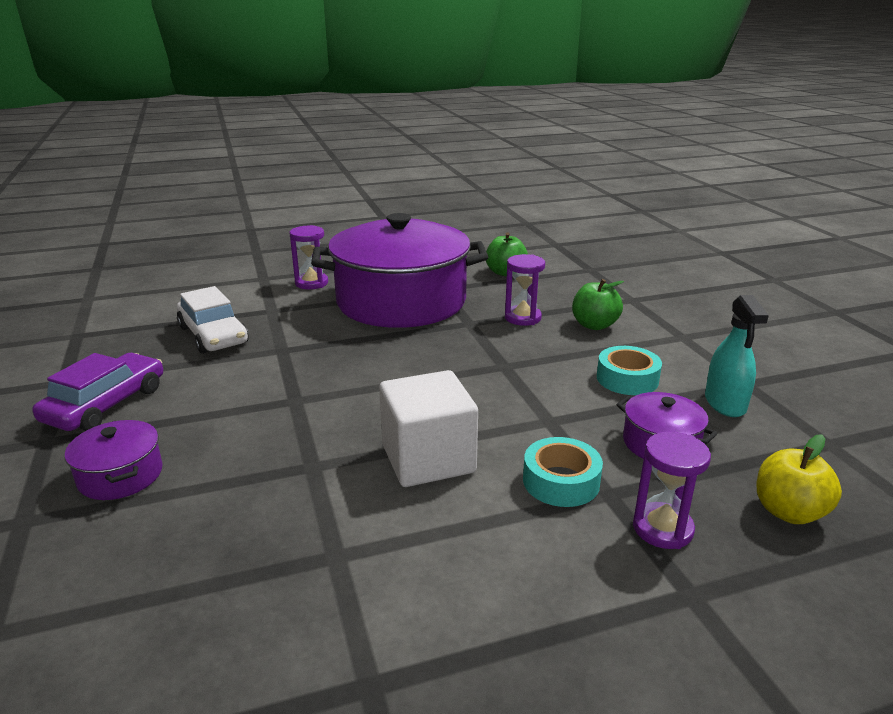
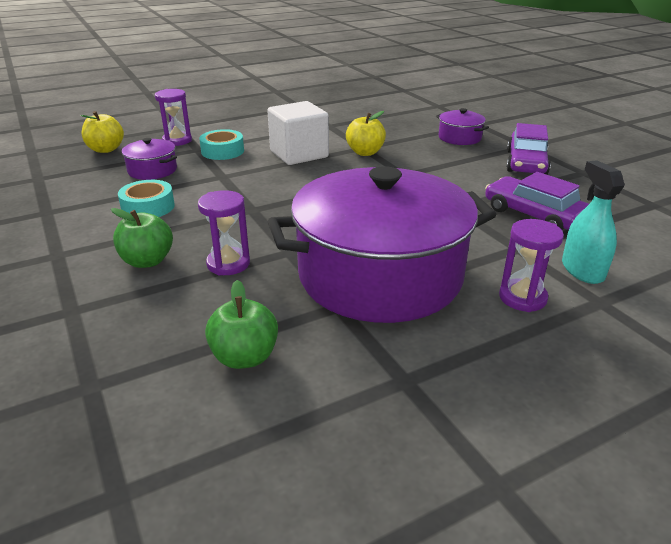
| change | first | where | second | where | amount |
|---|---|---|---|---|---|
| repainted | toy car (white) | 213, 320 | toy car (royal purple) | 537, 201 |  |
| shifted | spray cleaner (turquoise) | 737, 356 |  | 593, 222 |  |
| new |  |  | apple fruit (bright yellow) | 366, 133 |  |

PROBLEM TO SOLVE
Leave nothing out but the pictures when transcribing the records.

WORKED SOLUTION
| change | first | where | second | where | amount |
|---|---|---|---|---|---|
| repainted | toy car (white) | 213, 320 | toy car (royal purple) | 537, 201 |  |
| shifted | spray cleaner (turquoise) | 737, 356 |  | 593, 222 |  |
| new |  |  | apple fruit (bright yellow) | 366, 133 |  |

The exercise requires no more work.